- [SOURCE INFORMATION]:
+++++
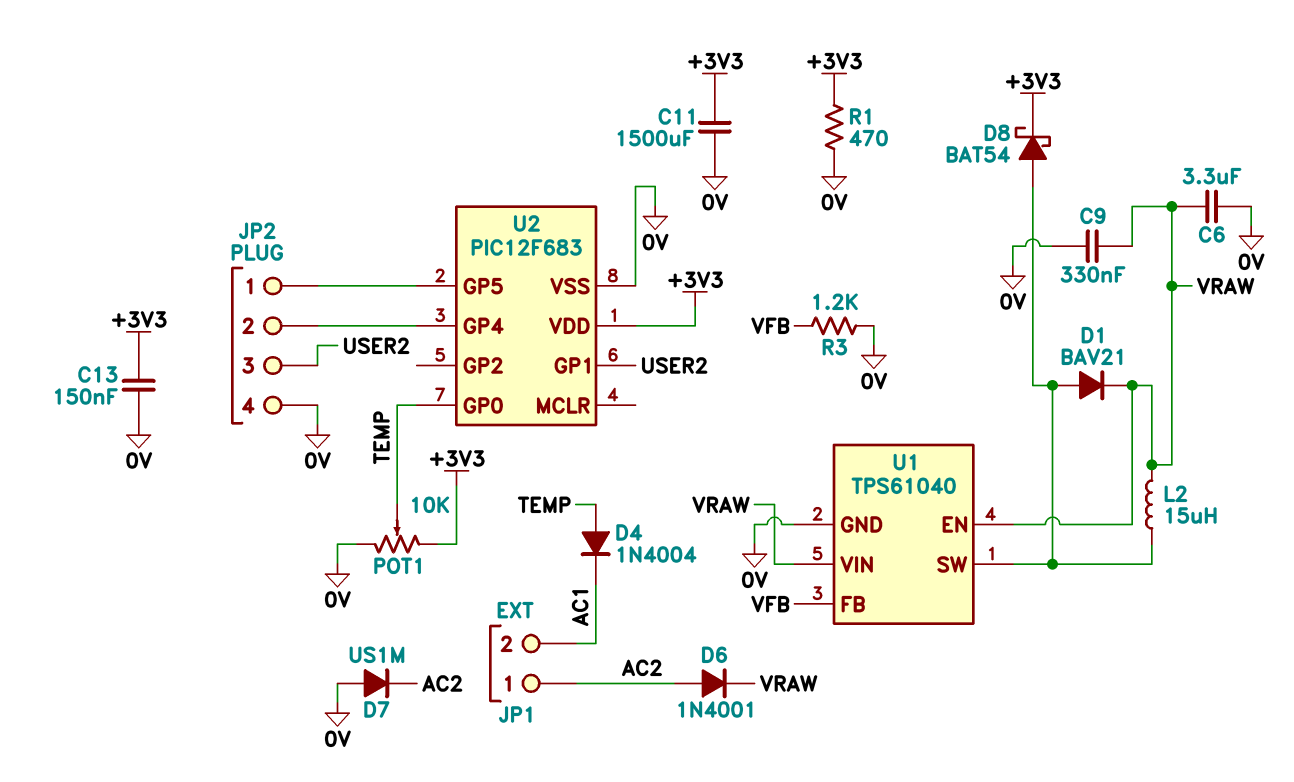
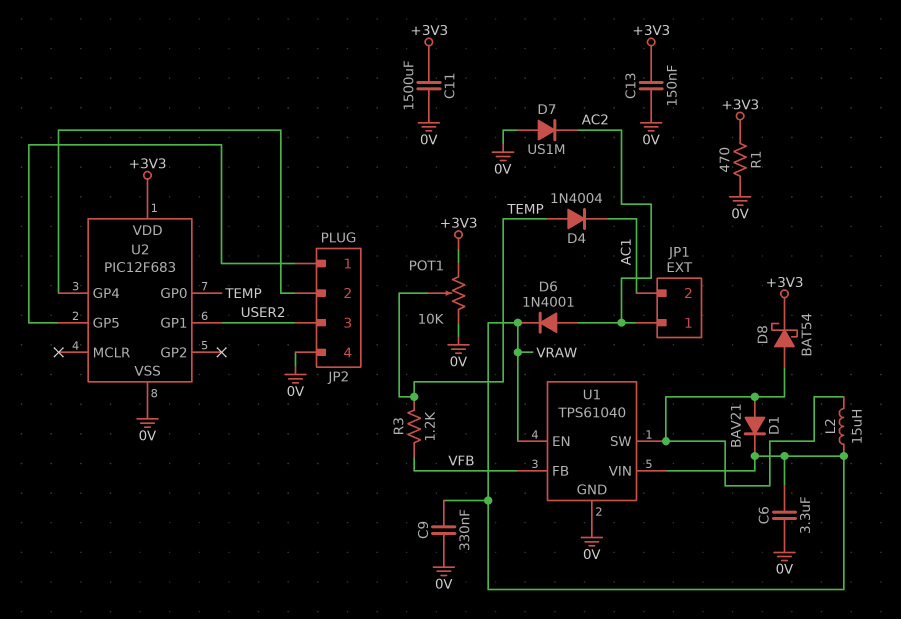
R3: 1.2k (0V, VFB) -> 1.2k (TEMP, VFB)

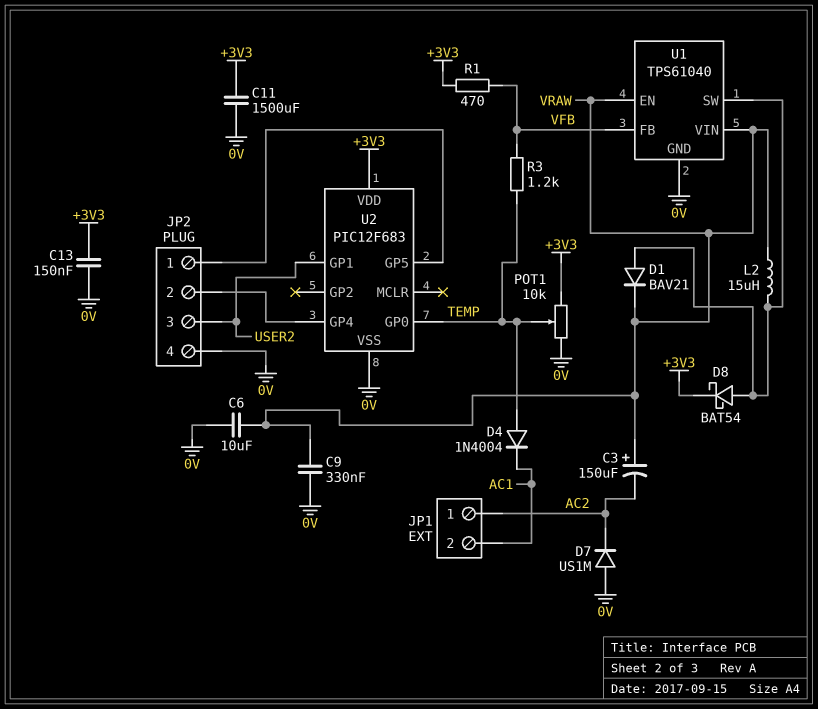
C3: none -> 150uF (plus VRAW, minus AC2)
C6: 3.3uF (0V, VRAW) -> 10uF (0V, VRAW)
D6: diode 1N4001 (A AC2, K VRAW) -> none
R1: 470 (+3V3, 0V) -> 470 (+3V3, VFB)

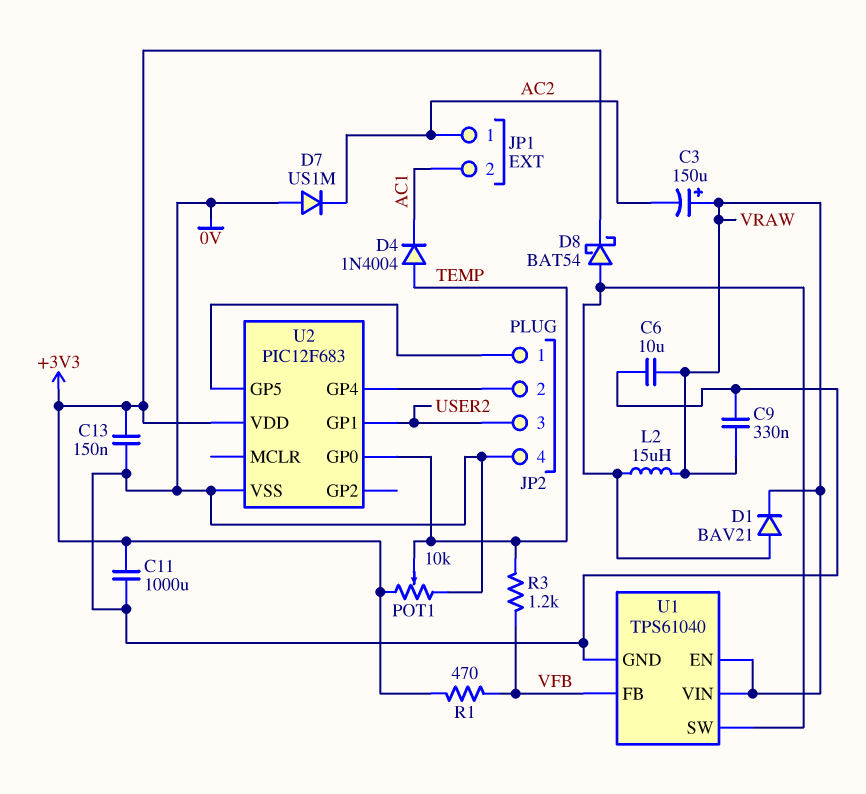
C11: 1500uF (+3V3, 0V) -> 1000uF (+3V3, 0V)

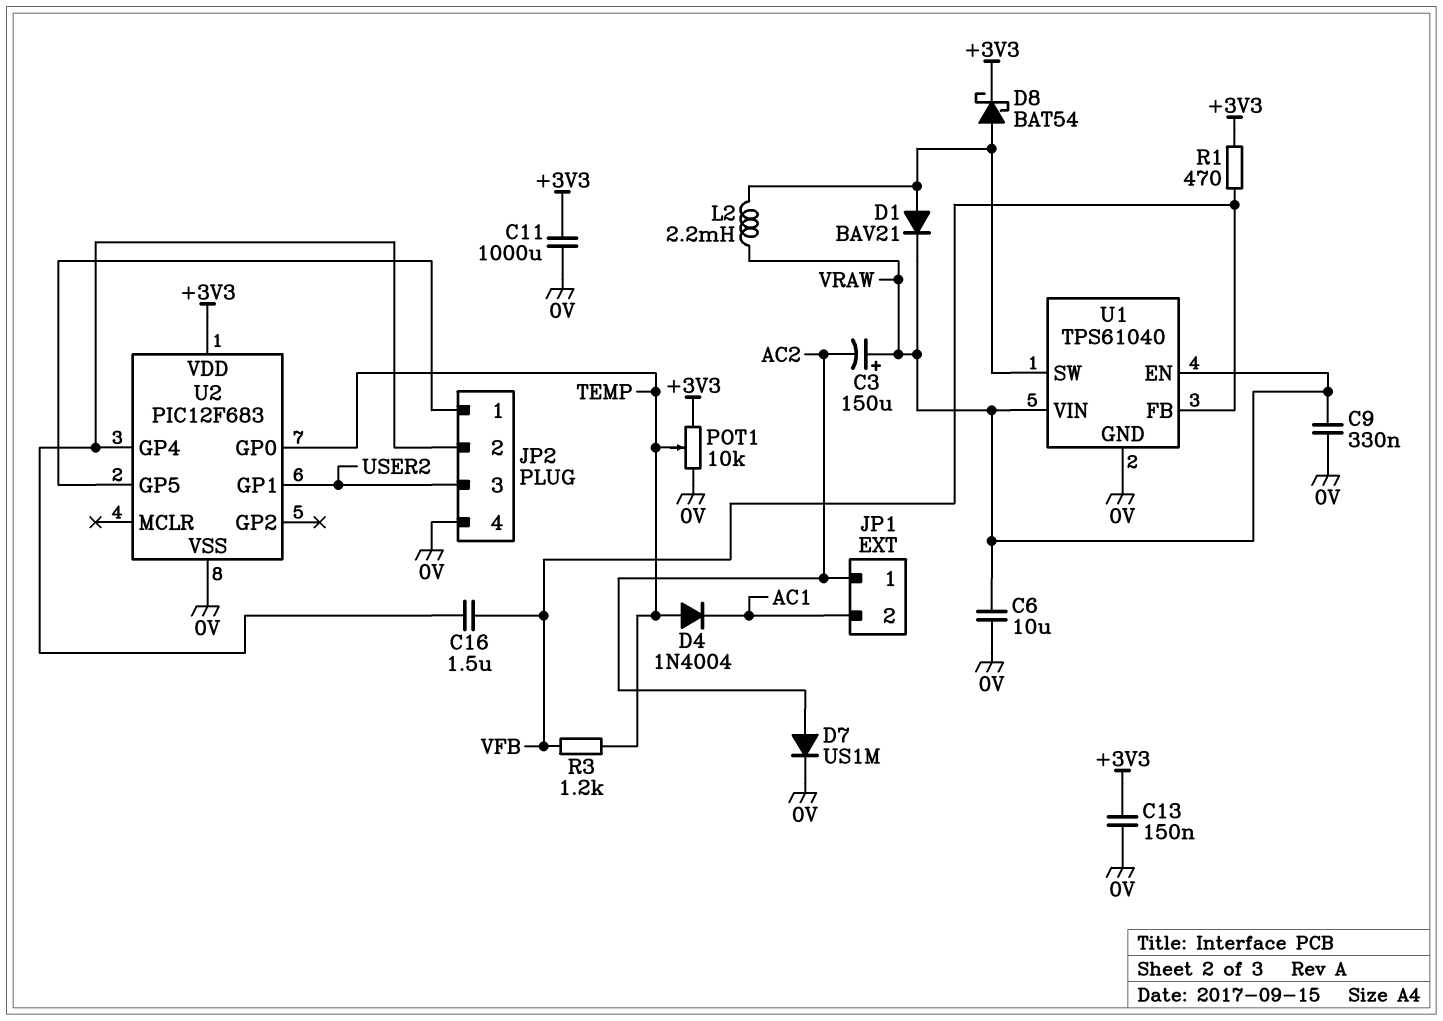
C16: none -> 1.5uF (JP2/2, VFB)
D7: diode US1M (A 0V, K AC2) -> diode US1M (A AC2, K 0V)
L2: 15uH (U1/SW, VRAW) -> 2.2mH (U1/SW, VRAW)

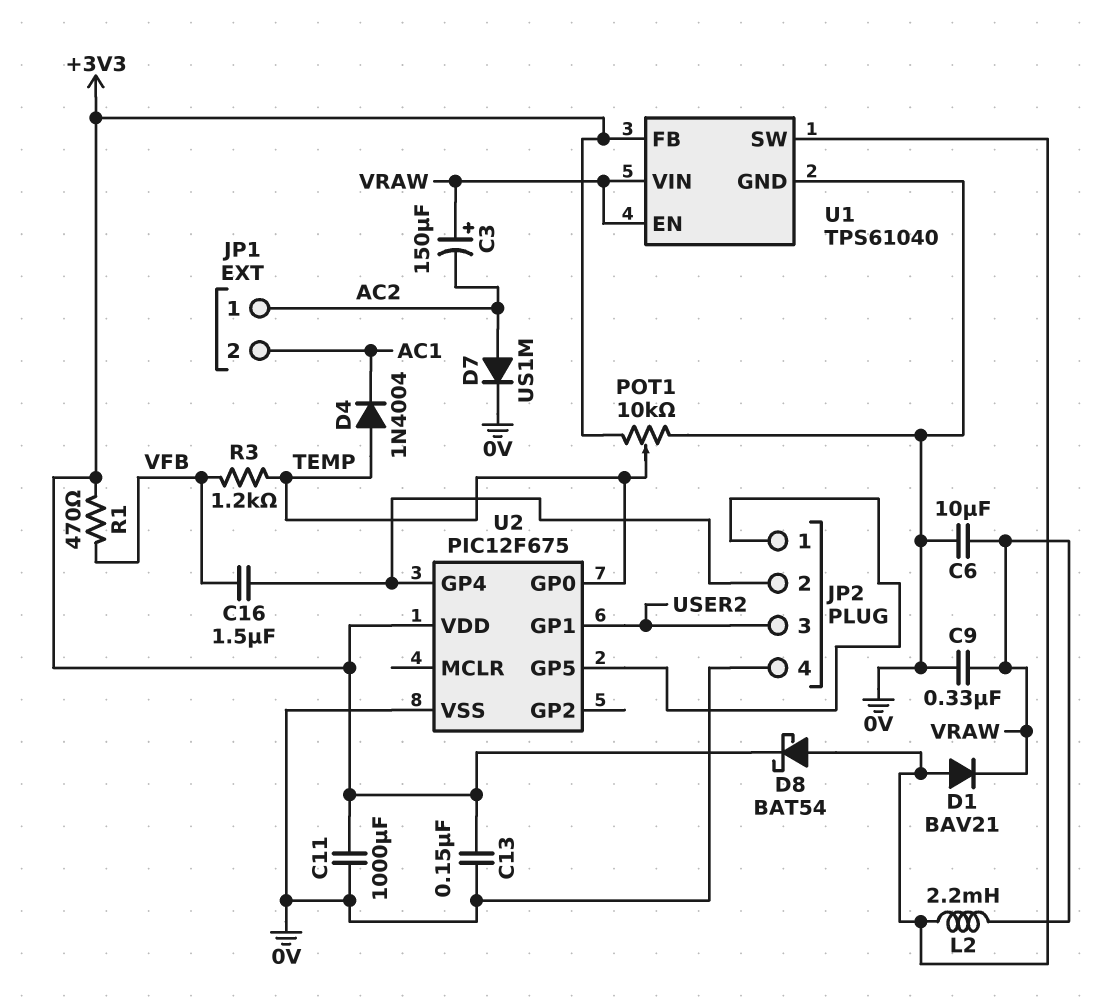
U1 pin FB: VFB -> +3V3
U2: PIC12F683 -> PIC12F675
+++++
The lines from the one containing "D7: diode US1M" through the last line above are to be repeated exactly, and only those. Any pictures must be left out.

D7: diode US1M (A 0V, K AC2) -> diode US1M (A AC2, K 0V)
L2: 15uH (U1/SW, VRAW) -> 2.2mH (U1/SW, VRAW)

U1 pin FB: VFB -> +3V3
U2: PIC12F683 -> PIC12F675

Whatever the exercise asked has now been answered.